* **EXERCISE OBJECTIVE**
Within the records below, reproduce without change the lines from the line that has "pink cake: 4 -> 2" through the line that has "white scissors: 1 -> 2", and only those.
-- RECORDS SUPPLIED follows --
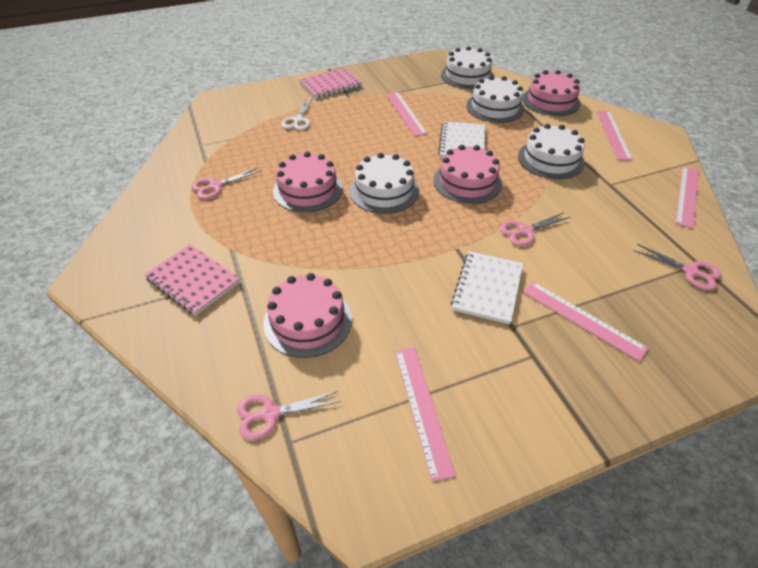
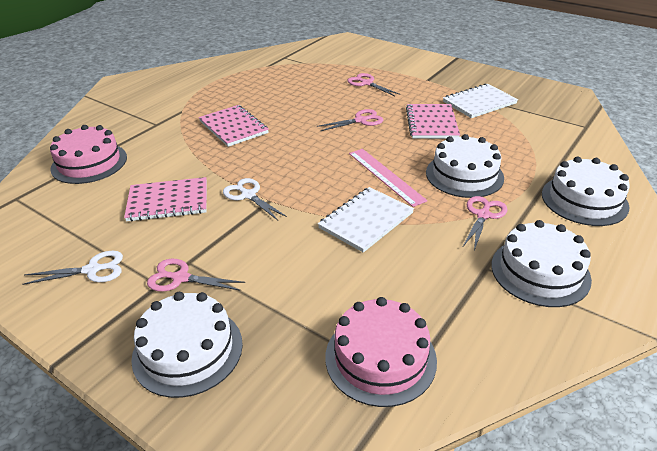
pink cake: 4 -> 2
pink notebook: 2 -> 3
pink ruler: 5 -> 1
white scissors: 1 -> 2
-- RECORDS SUPPLIED concluded --
-- RECORDS SUPPLIED follows --
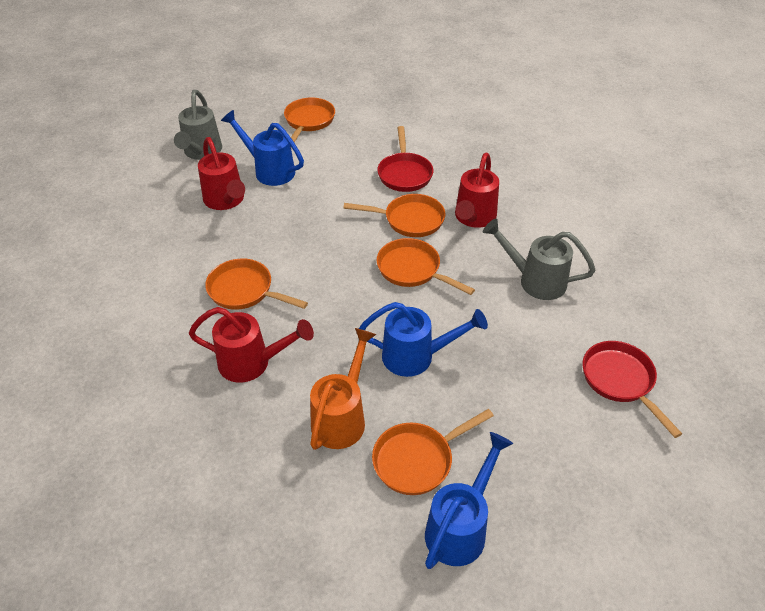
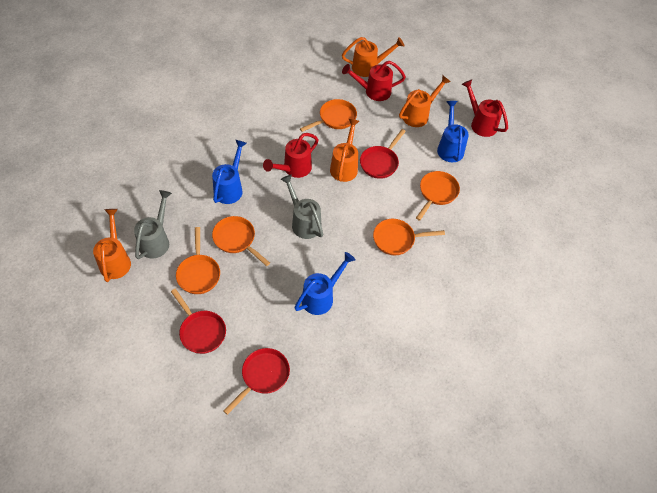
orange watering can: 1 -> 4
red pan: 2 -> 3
-- RECORDS SUPPLIED concluded --
* **REPLY TO THE EXERCISE**
pink cake: 4 -> 2
pink notebook: 2 -> 3
pink ruler: 5 -> 1
white scissors: 1 -> 2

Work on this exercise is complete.